(DATA PROVIDED begins)

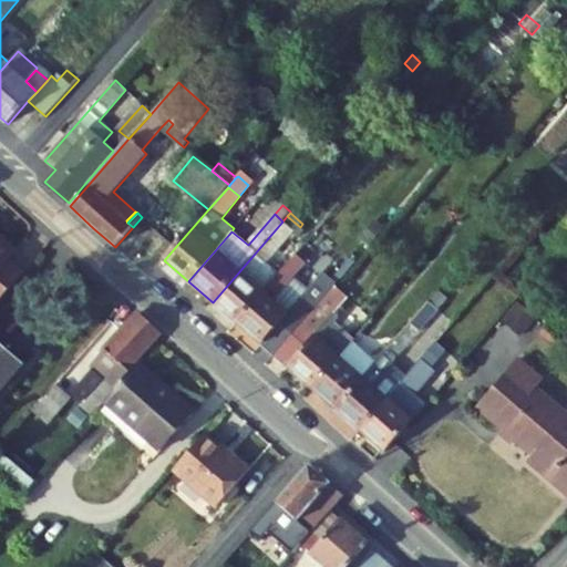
[(300,227),(287,216),(282,222),(213,302),(236,323),(279,275),(266,264),(294,232),(299,236),(303,232),(300,227)]
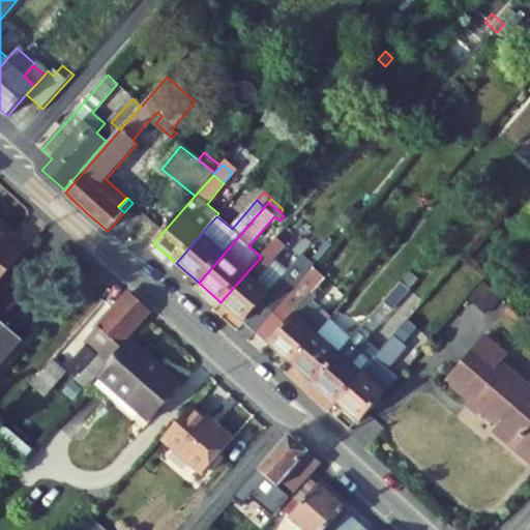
[(0,235),(9,243),(11,240),(0,230),(0,235)]
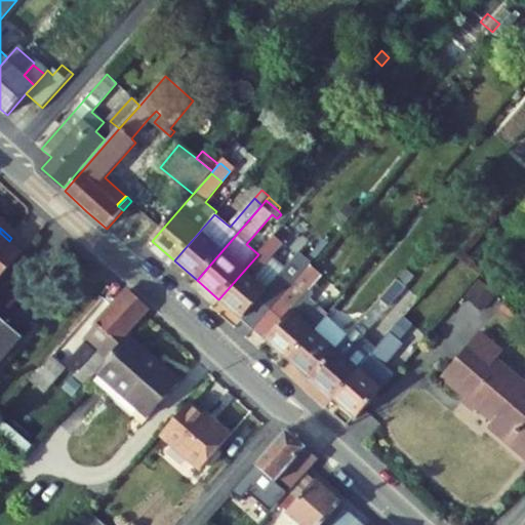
[(0,278),(22,254),(7,243),(9,241),(0,233),(0,278)]
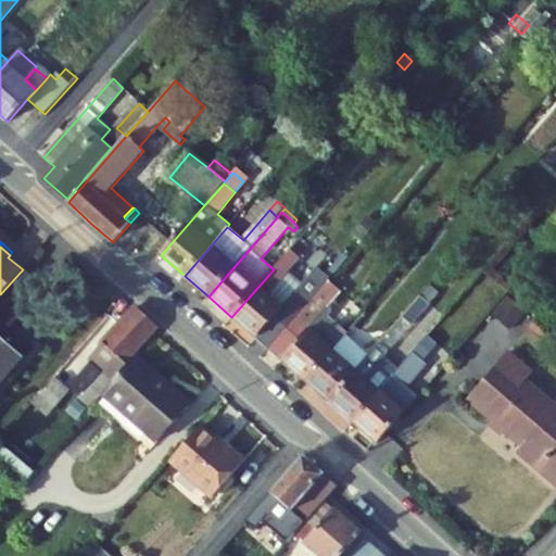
[(301,286),(287,273),(299,258),(289,251),(274,269),(231,317),(269,350),(328,280),(329,279),(316,267),(301,286)]
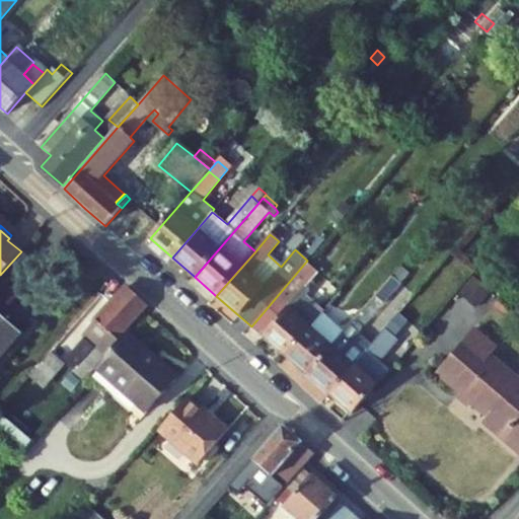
[(318,273),(306,262),(251,326),(285,356),(323,312),(305,297),(310,291),(310,290),(305,286),(318,273)]
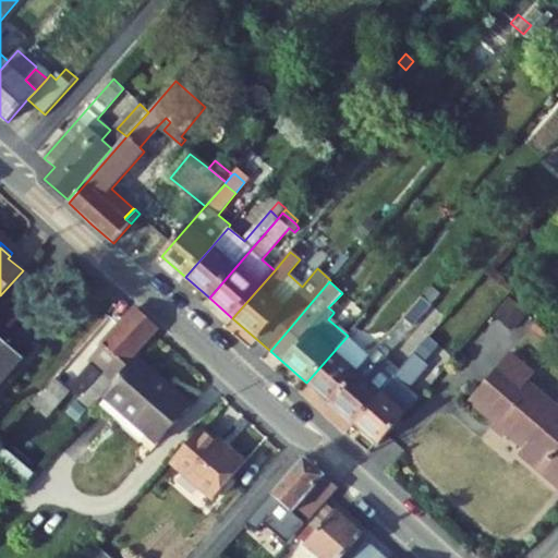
[(423,296),(432,304),(441,294),(433,286),(423,296)]
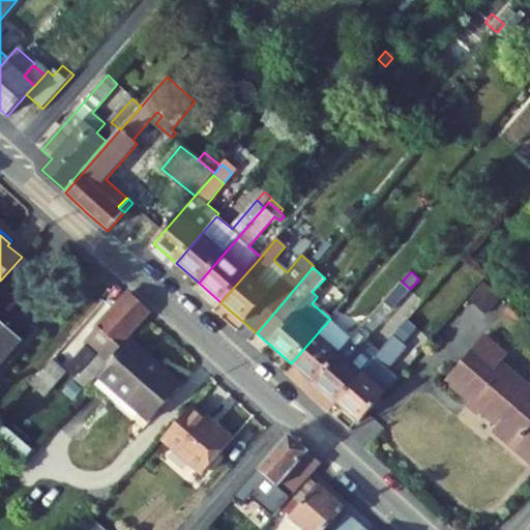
[(410,289),(402,282),(384,302),(392,311),(403,297),(410,289)]
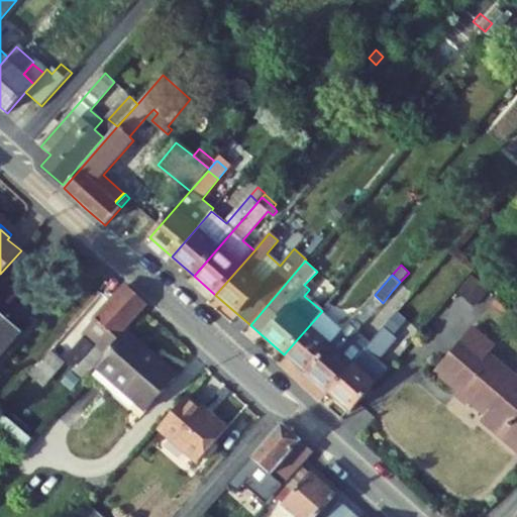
[(459,292),(476,305),(489,290),(473,277),(459,292)]
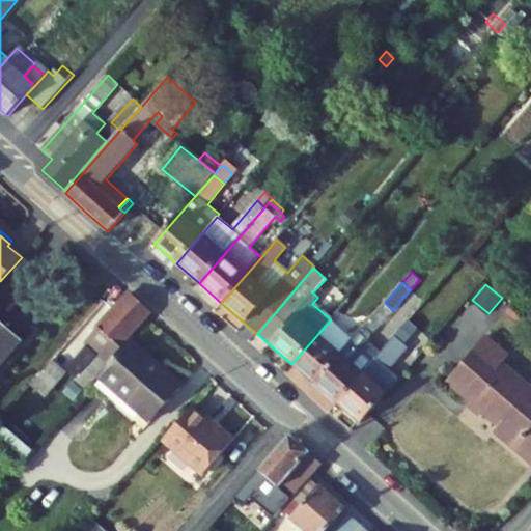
[(92,383),(122,348),(120,346),(149,313),(128,295),(85,342),(99,355),(75,380),(86,390),(92,383)]
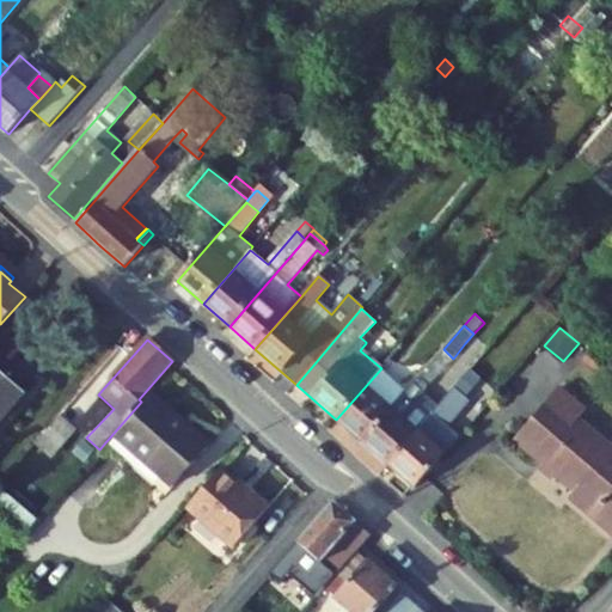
[(453,359),(444,349),(422,373),(417,379),(427,387),(453,359)]
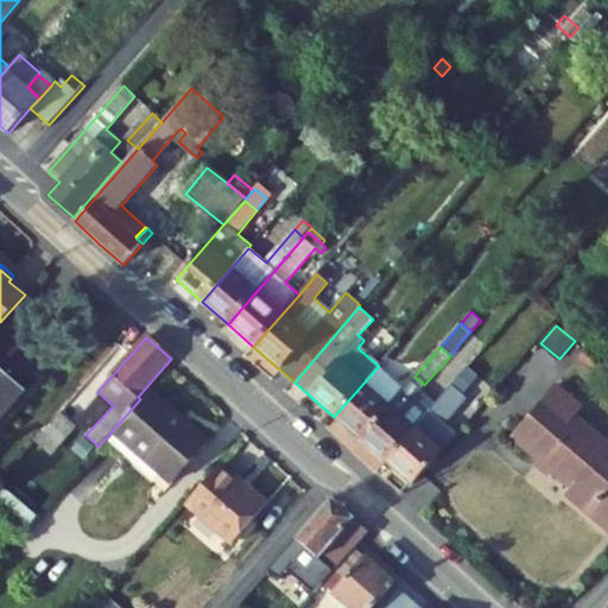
[(399,384),(379,366),(334,417),(360,439),(410,381),(405,377),(399,384)]
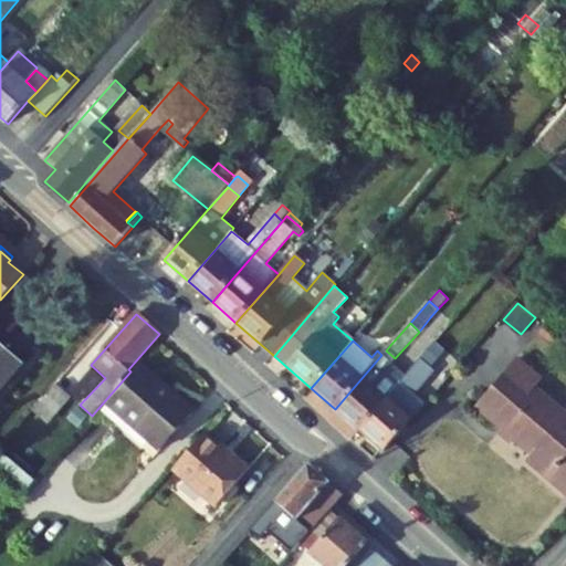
[(384,342),(383,344),(377,350),(381,355),(386,350),(390,345),(388,343),(388,342),(386,342),(384,342)]
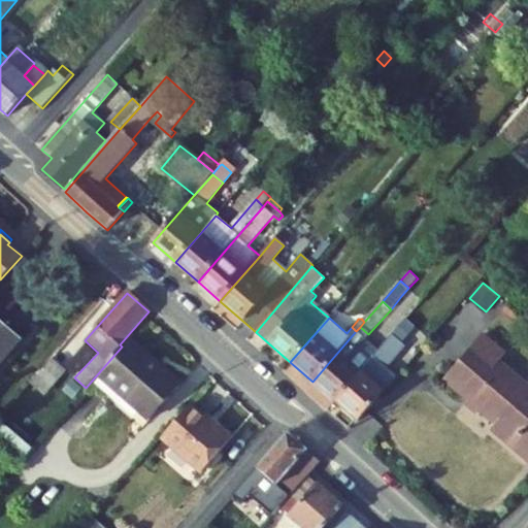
[(406,320),(377,353),(335,401),(358,421),(384,392),(395,378),(385,369),(405,345),(401,342),(414,327),(406,320)]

(DATA PROVIDED ends)

WHAT YOU ARE ASKED TO DO: Reproduce the records above from their first line to the line bearing "[(423,296),(432,304),(441,294),(433,286),(423,296)]", both ends included, leaving every picture out.

SOLUTION TO THIS PROBLEM:
[(300,227),(287,216),(282,222),(213,302),(236,323),(279,275),(266,264),(294,232),(299,236),(303,232),(300,227)]
[(0,235),(9,243),(11,240),(0,230),(0,235)]
[(0,278),(22,254),(7,243),(9,241),(0,233),(0,278)]
[(301,286),(287,273),(299,258),(289,251),(274,269),(231,317),(269,350),(328,280),(329,279),(316,267),(301,286)]
[(318,273),(306,262),(251,326),(285,356),(323,312),(305,297),(310,291),(310,290),(305,286),(318,273)]
[(423,296),(432,304),(441,294),(433,286),(423,296)]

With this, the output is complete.